EXERCISE DATA →
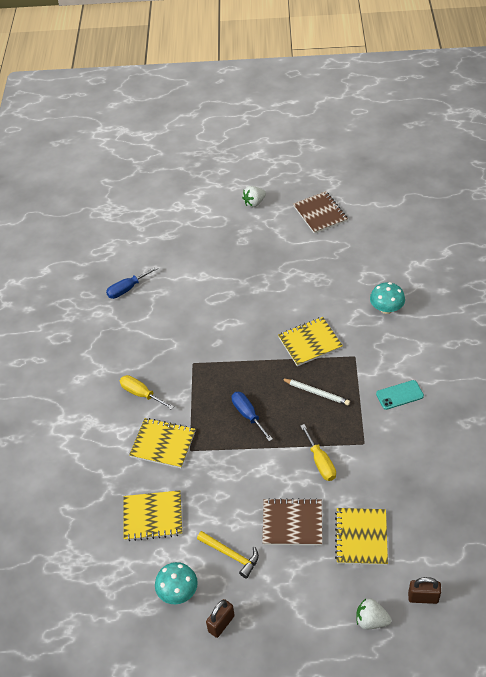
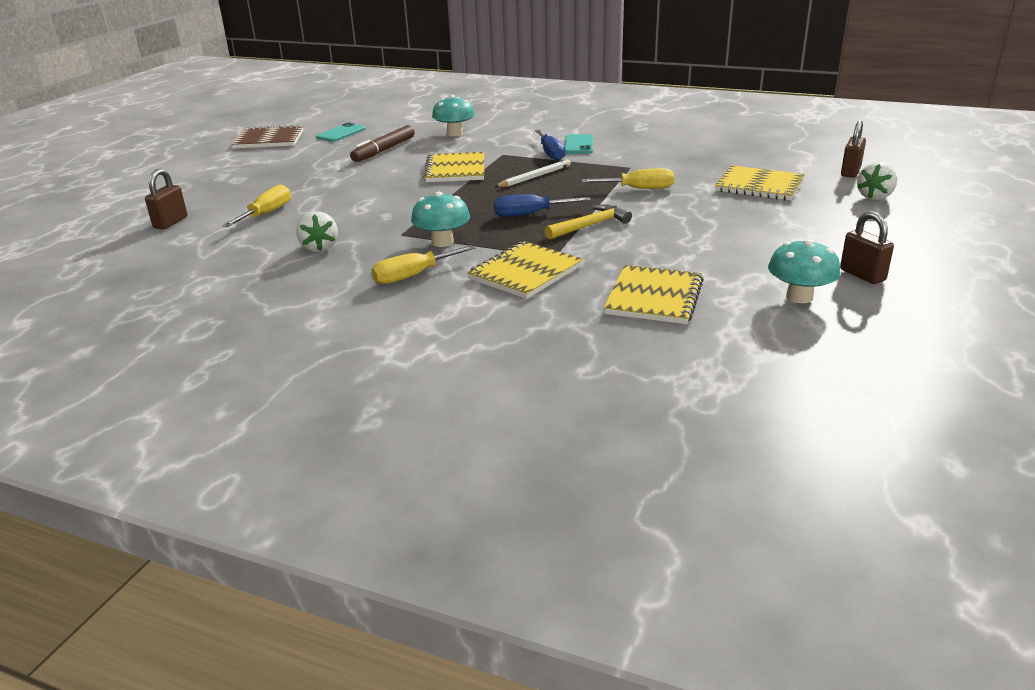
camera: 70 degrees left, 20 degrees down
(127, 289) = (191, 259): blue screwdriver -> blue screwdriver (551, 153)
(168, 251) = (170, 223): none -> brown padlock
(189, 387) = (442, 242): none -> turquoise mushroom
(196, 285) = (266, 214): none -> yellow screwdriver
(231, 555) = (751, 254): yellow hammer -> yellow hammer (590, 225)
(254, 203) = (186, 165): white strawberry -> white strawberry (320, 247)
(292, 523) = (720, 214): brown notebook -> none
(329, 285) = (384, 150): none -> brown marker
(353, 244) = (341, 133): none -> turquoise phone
==
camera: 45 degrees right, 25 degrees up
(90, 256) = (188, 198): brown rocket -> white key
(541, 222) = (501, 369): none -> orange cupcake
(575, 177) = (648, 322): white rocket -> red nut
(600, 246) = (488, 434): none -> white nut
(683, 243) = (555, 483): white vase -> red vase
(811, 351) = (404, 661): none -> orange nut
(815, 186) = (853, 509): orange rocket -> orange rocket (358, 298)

TASK →
In the listing above, transcribe exactly everything from the line containing "(600, 246) = (488, 434): none -> white nut" down to the line containing "(815, 186) = (853, 509): orange", including both and nothing more.

RESULT →
(600, 246) = (488, 434): none -> white nut
(683, 243) = (555, 483): white vase -> red vase
(811, 351) = (404, 661): none -> orange nut
(815, 186) = (853, 509): orange rocket -> orange rocket (358, 298)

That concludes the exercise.